(Your goal): Please quote everything from the first of the lines below down to the line containing "Ximena: 11:22 -> 10:28", including both of those lines and reproducing each one exactly.

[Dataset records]
§ §
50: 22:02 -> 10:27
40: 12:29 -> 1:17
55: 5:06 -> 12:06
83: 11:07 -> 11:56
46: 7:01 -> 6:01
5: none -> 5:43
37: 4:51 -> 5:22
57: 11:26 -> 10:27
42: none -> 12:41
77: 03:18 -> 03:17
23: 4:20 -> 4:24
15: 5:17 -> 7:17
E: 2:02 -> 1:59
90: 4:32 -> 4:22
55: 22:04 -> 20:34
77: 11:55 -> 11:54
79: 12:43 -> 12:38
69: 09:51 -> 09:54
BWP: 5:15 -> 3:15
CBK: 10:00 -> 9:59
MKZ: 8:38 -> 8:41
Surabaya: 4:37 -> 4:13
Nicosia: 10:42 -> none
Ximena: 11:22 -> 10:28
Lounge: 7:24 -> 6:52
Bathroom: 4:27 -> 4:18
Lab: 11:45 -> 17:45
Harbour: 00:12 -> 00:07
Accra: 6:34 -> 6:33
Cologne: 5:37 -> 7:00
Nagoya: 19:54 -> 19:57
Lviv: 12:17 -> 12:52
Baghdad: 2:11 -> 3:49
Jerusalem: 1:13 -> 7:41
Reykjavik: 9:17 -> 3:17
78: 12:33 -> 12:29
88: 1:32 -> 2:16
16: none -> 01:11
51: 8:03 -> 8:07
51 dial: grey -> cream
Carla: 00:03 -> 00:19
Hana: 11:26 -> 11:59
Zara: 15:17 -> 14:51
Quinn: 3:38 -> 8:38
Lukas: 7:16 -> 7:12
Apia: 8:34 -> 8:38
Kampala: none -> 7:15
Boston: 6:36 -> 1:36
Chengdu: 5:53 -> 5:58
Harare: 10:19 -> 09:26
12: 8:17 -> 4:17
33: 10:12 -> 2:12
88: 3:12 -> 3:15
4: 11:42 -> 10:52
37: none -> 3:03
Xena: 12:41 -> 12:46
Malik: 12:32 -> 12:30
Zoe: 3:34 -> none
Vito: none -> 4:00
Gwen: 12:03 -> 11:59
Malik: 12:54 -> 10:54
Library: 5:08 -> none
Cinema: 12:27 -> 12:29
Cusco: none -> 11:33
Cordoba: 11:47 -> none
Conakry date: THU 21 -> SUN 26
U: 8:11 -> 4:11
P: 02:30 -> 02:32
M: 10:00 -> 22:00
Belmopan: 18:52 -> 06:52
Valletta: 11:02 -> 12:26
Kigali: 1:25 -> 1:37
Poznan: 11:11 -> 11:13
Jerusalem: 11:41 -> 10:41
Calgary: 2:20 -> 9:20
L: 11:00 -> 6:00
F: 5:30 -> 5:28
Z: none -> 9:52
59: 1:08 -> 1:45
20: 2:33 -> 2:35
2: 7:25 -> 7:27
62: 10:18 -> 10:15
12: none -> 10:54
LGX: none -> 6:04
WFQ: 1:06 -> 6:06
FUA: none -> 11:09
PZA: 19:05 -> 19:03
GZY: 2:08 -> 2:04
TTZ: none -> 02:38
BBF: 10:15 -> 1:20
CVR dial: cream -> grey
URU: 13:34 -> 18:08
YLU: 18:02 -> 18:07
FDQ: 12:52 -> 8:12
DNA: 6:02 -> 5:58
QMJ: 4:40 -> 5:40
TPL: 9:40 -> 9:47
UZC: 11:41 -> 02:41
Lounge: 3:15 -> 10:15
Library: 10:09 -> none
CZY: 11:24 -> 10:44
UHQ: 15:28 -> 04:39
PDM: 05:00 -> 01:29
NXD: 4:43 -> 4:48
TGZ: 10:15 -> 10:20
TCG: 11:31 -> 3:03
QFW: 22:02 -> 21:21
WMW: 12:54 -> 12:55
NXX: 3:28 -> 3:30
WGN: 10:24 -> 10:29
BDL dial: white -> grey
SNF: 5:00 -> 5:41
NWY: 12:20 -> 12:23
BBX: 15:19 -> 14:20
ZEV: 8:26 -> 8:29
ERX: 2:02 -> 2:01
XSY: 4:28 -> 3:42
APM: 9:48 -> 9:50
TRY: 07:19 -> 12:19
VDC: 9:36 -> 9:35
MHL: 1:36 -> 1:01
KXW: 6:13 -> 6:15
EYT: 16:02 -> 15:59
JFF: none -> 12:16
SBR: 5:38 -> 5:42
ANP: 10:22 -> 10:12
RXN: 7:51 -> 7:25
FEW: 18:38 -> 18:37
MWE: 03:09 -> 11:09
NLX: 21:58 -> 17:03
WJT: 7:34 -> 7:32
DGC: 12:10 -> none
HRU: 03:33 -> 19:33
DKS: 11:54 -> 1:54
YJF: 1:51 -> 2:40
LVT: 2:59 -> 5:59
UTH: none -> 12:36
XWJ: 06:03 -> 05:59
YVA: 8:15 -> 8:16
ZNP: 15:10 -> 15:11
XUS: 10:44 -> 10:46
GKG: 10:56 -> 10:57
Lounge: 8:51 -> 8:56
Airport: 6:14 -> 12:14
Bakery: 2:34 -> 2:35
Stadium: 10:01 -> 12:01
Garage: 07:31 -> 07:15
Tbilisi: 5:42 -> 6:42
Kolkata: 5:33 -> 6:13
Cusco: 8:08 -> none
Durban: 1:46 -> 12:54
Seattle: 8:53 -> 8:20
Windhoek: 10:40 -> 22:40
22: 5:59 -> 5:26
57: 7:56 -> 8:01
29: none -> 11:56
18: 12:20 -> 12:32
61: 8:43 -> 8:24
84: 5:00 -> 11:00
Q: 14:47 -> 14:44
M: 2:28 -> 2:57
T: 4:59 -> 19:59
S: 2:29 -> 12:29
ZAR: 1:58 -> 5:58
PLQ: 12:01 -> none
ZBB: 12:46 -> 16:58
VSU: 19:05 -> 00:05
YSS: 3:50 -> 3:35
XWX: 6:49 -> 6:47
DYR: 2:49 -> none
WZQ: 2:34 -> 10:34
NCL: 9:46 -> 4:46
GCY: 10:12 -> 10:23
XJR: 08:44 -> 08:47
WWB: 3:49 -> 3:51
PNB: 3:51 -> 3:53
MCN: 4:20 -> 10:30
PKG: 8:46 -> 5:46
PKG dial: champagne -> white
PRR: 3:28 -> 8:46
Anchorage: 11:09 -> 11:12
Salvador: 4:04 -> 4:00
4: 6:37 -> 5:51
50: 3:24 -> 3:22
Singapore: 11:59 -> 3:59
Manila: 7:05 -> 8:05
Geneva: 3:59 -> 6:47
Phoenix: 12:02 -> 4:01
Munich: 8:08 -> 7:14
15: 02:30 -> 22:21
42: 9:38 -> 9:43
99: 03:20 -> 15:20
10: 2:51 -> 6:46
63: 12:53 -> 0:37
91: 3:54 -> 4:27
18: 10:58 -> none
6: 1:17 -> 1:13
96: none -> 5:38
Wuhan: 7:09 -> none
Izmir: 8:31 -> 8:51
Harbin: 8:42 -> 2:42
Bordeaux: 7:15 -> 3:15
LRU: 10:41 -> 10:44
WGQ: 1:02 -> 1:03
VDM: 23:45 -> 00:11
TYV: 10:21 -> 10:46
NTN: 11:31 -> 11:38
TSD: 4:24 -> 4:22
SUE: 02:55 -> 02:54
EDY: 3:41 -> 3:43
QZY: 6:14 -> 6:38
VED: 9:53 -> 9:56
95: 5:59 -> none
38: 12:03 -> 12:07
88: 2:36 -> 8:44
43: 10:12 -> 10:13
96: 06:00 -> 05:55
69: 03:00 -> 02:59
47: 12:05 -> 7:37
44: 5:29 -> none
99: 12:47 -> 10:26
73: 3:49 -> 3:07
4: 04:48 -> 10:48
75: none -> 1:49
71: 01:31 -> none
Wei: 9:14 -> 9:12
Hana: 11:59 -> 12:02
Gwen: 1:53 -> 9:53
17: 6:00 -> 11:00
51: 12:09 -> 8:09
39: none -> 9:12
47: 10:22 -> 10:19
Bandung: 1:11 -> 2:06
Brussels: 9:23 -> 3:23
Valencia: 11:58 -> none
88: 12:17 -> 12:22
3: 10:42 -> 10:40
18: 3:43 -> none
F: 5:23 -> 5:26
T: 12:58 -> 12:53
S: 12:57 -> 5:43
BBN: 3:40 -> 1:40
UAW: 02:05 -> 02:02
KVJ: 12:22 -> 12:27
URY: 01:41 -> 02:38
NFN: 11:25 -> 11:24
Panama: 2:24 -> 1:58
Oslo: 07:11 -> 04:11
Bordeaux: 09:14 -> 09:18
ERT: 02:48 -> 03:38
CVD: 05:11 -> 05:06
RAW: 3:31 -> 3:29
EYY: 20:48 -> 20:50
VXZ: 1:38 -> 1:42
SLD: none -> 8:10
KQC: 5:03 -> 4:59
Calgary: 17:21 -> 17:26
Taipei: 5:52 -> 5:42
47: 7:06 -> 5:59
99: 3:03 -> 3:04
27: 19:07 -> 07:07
§ §
(Written solution):
50: 22:02 -> 10:27
40: 12:29 -> 1:17
55: 5:06 -> 12:06
83: 11:07 -> 11:56
46: 7:01 -> 6:01
5: none -> 5:43
37: 4:51 -> 5:22
57: 11:26 -> 10:27
42: none -> 12:41
77: 03:18 -> 03:17
23: 4:20 -> 4:24
15: 5:17 -> 7:17
E: 2:02 -> 1:59
90: 4:32 -> 4:22
55: 22:04 -> 20:34
77: 11:55 -> 11:54
79: 12:43 -> 12:38
69: 09:51 -> 09:54
BWP: 5:15 -> 3:15
CBK: 10:00 -> 9:59
MKZ: 8:38 -> 8:41
Surabaya: 4:37 -> 4:13
Nicosia: 10:42 -> none
Ximena: 11:22 -> 10:28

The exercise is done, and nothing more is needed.